▸ PROBLEM
All lines with the word "FILT" must be pulled from the entries below.

═══

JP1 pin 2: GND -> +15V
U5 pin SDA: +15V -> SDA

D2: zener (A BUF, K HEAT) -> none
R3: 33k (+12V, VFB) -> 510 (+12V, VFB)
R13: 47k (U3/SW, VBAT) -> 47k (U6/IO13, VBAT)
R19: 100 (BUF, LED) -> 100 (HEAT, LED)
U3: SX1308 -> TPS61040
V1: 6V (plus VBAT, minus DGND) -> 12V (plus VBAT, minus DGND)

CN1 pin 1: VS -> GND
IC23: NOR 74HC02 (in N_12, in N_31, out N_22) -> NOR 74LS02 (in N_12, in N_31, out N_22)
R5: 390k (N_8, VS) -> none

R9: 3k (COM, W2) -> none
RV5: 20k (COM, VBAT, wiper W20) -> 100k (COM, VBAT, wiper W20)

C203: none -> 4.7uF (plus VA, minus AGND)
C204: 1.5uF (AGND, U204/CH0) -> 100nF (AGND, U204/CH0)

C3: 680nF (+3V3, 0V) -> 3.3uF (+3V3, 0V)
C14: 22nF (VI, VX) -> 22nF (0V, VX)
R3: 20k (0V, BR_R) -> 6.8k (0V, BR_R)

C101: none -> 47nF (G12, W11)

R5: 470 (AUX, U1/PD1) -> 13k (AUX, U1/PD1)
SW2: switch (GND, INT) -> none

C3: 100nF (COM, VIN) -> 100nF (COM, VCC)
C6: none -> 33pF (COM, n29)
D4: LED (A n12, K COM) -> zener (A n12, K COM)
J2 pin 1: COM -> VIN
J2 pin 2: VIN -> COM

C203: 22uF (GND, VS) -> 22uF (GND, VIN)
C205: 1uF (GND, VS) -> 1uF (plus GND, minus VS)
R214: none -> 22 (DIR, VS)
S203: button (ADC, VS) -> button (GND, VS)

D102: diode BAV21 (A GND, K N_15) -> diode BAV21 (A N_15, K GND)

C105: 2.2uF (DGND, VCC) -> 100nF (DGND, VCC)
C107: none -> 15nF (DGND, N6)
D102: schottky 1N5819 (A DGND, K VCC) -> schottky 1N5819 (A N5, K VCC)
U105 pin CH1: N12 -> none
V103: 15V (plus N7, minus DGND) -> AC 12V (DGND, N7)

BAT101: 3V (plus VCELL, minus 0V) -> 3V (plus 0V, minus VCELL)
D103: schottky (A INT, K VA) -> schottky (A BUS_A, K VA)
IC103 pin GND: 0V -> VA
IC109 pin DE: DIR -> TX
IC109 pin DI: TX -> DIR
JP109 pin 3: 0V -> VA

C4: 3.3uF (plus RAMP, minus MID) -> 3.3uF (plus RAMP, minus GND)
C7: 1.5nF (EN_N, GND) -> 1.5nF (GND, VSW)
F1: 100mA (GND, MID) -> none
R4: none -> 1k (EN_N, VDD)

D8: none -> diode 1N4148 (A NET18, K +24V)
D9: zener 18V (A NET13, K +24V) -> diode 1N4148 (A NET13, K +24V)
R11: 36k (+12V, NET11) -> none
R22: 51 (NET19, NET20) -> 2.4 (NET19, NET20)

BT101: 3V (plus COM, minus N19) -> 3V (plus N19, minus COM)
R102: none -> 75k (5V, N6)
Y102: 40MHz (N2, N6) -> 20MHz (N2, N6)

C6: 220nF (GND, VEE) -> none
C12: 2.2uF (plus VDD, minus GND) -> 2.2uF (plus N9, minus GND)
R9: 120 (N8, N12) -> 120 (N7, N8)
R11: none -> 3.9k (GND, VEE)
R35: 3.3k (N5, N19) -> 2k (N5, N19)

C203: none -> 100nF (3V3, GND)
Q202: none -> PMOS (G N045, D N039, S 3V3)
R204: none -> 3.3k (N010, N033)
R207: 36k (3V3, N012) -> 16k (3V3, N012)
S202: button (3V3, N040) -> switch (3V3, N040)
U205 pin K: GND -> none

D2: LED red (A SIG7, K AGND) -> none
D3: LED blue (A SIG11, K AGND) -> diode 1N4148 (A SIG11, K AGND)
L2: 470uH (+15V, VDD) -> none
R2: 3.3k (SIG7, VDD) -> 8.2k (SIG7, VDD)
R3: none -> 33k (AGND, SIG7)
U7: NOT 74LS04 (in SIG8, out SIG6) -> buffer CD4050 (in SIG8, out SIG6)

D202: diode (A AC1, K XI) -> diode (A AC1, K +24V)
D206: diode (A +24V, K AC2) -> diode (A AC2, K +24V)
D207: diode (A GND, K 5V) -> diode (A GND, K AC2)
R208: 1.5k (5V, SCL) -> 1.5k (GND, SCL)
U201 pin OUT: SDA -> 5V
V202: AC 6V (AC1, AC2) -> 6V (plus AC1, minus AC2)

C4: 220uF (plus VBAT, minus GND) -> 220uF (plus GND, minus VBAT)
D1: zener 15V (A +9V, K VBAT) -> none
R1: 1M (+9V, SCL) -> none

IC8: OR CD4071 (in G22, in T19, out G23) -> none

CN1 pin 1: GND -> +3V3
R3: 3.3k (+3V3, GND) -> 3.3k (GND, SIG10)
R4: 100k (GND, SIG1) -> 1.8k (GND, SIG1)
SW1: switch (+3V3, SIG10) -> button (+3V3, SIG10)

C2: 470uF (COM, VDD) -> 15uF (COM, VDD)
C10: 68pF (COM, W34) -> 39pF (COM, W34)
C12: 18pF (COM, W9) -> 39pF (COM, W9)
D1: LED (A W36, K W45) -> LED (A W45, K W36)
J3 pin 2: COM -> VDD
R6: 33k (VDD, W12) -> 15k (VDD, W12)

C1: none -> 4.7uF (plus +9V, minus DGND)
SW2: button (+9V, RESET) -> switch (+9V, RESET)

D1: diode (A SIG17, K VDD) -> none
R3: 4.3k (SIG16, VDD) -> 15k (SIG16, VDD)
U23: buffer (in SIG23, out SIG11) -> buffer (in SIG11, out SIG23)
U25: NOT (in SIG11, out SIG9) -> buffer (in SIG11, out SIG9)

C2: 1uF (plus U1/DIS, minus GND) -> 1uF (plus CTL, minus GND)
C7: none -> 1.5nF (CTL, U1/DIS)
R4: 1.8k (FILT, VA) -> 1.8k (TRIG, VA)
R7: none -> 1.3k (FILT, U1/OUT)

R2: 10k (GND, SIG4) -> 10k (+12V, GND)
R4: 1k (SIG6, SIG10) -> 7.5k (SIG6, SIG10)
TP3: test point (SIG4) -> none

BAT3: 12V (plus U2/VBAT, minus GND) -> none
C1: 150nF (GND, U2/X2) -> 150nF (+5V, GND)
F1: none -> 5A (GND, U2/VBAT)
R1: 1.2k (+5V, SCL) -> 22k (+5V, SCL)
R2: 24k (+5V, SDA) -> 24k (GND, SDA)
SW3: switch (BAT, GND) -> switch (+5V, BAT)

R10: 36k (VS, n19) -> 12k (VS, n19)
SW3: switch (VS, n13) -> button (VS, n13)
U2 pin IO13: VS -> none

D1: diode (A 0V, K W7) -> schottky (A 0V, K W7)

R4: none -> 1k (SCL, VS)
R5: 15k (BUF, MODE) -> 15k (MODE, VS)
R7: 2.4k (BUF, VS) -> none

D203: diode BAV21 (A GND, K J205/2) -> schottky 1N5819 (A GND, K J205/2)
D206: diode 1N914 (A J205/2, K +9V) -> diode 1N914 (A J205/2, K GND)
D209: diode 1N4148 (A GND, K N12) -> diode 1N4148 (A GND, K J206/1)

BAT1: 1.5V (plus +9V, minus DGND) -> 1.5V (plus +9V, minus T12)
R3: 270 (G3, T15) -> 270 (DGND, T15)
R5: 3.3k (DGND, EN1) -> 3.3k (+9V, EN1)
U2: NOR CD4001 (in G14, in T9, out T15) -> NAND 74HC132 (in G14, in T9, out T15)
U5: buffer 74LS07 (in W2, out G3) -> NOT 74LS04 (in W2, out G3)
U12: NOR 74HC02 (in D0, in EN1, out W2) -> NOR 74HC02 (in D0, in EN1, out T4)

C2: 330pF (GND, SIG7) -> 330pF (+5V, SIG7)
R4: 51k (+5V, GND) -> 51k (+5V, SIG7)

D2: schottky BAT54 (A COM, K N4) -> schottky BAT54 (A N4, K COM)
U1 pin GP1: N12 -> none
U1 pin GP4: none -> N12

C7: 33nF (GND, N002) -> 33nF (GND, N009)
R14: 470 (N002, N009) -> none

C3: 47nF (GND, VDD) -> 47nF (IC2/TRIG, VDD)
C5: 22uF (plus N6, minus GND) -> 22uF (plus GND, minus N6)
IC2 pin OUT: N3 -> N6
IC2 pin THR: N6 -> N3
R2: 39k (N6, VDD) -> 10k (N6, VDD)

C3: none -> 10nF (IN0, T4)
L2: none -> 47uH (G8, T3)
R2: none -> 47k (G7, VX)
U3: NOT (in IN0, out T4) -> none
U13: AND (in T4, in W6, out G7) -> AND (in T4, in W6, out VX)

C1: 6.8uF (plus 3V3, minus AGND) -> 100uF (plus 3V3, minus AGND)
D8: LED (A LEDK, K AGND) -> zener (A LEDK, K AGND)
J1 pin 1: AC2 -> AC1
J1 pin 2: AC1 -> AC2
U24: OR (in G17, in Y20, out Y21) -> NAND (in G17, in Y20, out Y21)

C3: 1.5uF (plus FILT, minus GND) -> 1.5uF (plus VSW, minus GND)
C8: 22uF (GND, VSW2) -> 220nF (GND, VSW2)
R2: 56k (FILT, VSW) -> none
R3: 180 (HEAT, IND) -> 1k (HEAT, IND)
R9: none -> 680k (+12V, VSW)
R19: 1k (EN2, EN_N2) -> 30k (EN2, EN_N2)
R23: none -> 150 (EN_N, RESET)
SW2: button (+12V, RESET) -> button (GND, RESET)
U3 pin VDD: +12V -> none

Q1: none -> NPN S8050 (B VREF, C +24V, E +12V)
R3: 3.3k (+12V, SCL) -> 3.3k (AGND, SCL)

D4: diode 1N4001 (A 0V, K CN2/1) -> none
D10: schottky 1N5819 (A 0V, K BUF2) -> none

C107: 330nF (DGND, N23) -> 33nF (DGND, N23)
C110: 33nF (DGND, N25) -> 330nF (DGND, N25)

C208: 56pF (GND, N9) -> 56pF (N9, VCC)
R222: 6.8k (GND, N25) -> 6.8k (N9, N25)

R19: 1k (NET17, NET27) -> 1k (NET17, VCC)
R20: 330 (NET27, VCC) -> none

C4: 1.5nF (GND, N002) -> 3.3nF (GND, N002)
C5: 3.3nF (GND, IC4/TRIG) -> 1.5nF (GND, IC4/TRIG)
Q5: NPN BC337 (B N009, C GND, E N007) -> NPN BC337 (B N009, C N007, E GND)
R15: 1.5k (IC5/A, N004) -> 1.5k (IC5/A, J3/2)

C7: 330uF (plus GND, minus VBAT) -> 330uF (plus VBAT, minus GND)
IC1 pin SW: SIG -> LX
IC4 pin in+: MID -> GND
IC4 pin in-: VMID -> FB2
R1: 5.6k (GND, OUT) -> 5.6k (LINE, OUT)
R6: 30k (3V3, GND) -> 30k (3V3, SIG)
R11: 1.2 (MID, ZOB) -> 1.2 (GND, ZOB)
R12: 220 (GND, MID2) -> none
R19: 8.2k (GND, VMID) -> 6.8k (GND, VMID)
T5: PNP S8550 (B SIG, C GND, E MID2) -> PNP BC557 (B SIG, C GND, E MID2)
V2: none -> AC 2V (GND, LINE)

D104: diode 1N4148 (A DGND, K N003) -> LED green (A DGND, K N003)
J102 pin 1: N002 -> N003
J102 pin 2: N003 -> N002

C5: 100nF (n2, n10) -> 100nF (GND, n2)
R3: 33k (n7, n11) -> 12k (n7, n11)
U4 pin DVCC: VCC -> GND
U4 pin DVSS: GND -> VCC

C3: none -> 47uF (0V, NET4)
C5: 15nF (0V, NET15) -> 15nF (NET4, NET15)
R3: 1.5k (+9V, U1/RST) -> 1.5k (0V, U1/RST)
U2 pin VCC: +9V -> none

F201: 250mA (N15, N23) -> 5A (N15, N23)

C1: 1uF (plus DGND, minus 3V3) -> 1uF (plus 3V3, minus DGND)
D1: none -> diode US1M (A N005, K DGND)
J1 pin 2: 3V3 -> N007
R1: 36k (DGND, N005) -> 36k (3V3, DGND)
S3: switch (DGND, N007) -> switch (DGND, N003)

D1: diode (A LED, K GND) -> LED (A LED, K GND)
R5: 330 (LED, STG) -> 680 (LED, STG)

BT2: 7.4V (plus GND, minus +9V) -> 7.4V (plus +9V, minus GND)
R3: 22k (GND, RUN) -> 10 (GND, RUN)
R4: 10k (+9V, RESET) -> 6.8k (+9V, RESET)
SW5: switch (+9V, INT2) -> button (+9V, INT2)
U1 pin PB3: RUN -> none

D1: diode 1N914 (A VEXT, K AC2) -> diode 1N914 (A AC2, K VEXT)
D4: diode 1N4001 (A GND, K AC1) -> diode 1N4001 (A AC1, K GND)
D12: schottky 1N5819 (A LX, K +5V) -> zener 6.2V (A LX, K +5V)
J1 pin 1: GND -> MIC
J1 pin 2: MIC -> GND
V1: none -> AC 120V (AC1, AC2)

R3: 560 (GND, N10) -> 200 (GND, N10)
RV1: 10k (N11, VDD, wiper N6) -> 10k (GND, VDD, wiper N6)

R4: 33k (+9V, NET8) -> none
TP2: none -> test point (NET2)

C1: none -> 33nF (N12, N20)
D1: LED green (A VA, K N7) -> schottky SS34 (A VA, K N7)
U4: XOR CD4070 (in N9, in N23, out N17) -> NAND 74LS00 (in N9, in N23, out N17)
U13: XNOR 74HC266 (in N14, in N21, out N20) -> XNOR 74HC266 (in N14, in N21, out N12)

═══

▸ EXERCISE RESULT
R4: 1.8k (FILT, VA) -> 1.8k (TRIG, VA)
R7: none -> 1.3k (FILT, U1/OUT)
C3: 1.5uF (plus FILT, minus GND) -> 1.5uF (plus VSW, minus GND)
R2: 56k (FILT, VSW) -> none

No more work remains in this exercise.